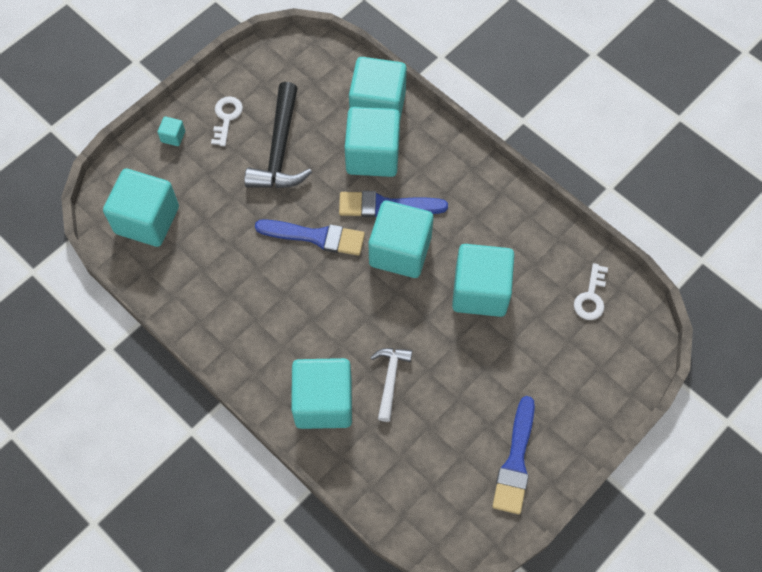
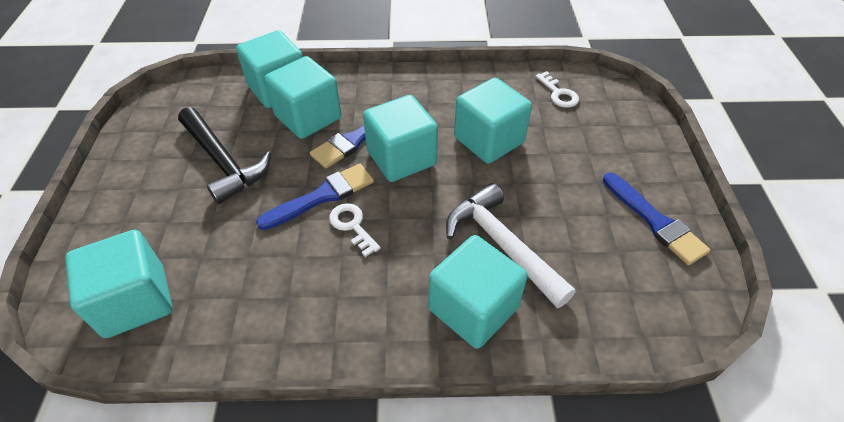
camera: 45 degrees left, 15 degrees down
turquoise cube [157,117,185,146] -> none
white key [211,96,243,146] -> white key moved to [329,203,381,257]
white hammer [370,348,412,422] -> white hammer [446,183,576,308], size x1.71

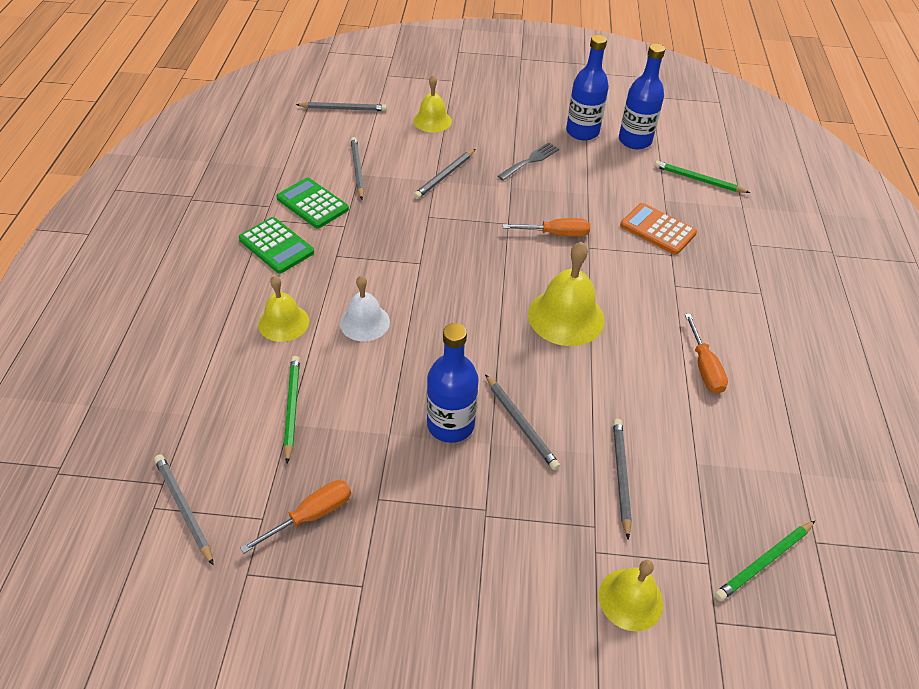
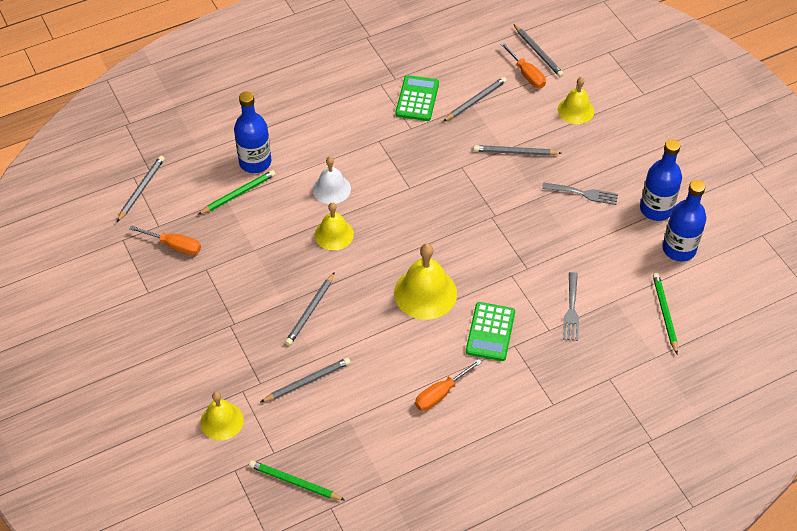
camera: 60 degrees right, 5 degrees up
green calculator [239,217,314,274] -> green calculator moved to [466,302,515,361]
yellow bell [258,276,309,342] -> yellow bell moved to [315,202,354,250]
blue bottle [427,323,479,443] -> blue bottle moved to [234,91,271,173]
orange screwdriver [503,218,590,237] -> orange screwdriver moved to [500,42,546,88]
orange calculator [620,203,697,255] -> grey fork [563,272,579,341]

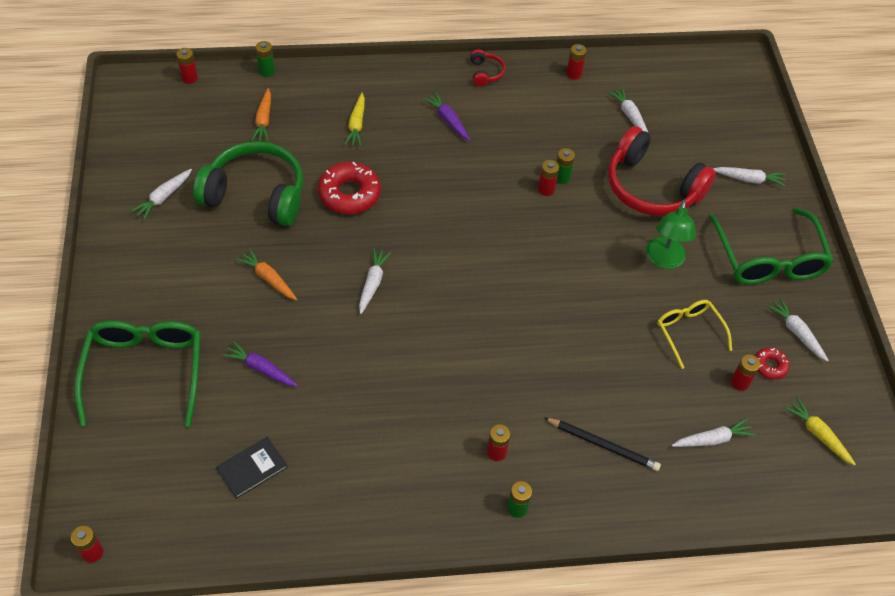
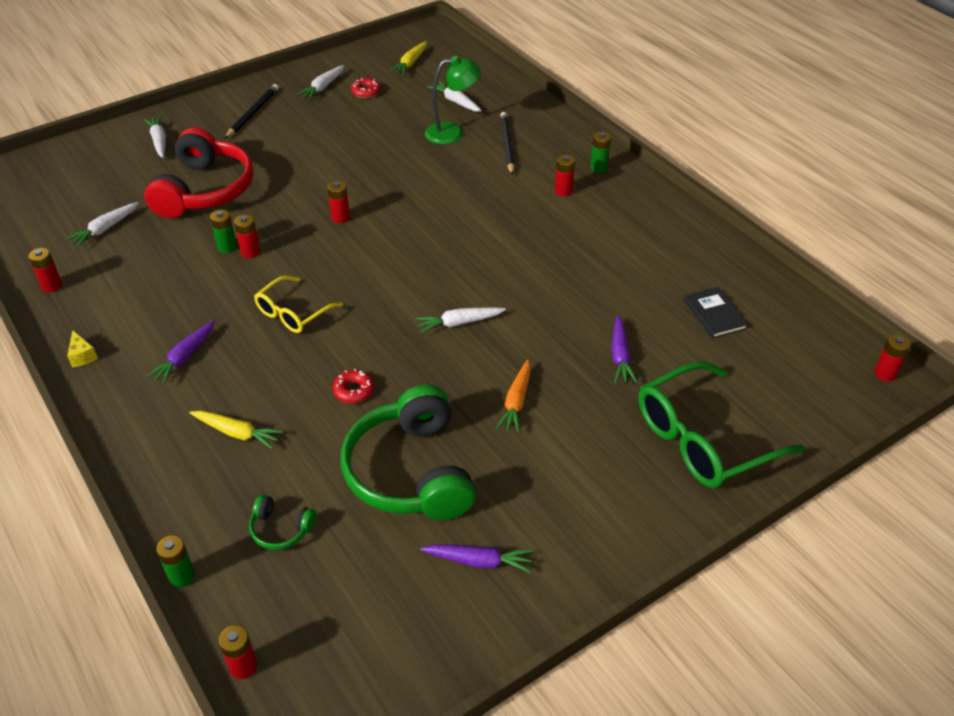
camera: 115 degrees left, 10 degrees down
white carrot [131,169,192,220] -> purple carrot [420,544,533,572]
black book [216,437,288,499] -> black book turned 45 degrees clockwise [684,287,748,339]
orange carrot [251,88,271,142] -> green headphones [249,495,317,550]
red donut [318,162,381,214] -> red donut [332,369,374,403], size x0.52
yellow carrot [344,93,365,147] -> yellow carrot turned 45 degrees clockwise [190,411,283,449]
red headphones [470,49,505,86] -> yellow cheese [67,330,98,367]
green lamp [646,200,696,269] -> green lamp moved to [425,56,481,144]
yellow glasses [657,300,732,369] -> yellow glasses moved to [254,276,343,333]
green glasses [708,208,834,284] -> black pencil [225,84,279,139]
red battery [731,354,761,391] -> red battery moved to [327,180,350,223]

^^^^^^^^^^^^^^^^

**WORK INSTRUCTIONS:** All pictures are to be skipped; the lines from the first line of the records through the line containing "red headphones [470,49,505,86]" are to be repeated exactly, both ends included.

**SOLUTION:**
camera: 45 degrees left, 15 degrees down
turquoise cube [157,117,185,146] -> none
white key [211,96,243,146] -> white key moved to [329,203,381,257]
white hammer [370,348,412,422] -> white hammer [446,183,576,308], size x1.71

camera: 60 degrees right, 5 degrees up
green calculator [239,217,314,274] -> green calculator moved to [466,302,515,361]
yellow bell [258,276,309,342] -> yellow bell moved to [315,202,354,250]
blue bottle [427,323,479,443] -> blue bottle moved to [234,91,271,173]
orange screwdriver [503,218,590,237] -> orange screwdriver moved to [500,42,546,88]
orange calculator [620,203,697,255] -> grey fork [563,272,579,341]

camera: 115 degrees left, 10 degrees down
white carrot [131,169,192,220] -> purple carrot [420,544,533,572]
black book [216,437,288,499] -> black book turned 45 degrees clockwise [684,287,748,339]
orange carrot [251,88,271,142] -> green headphones [249,495,317,550]
red donut [318,162,381,214] -> red donut [332,369,374,403], size x0.52
yellow carrot [344,93,365,147] -> yellow carrot turned 45 degrees clockwise [190,411,283,449]
red headphones [470,49,505,86] -> yellow cheese [67,330,98,367]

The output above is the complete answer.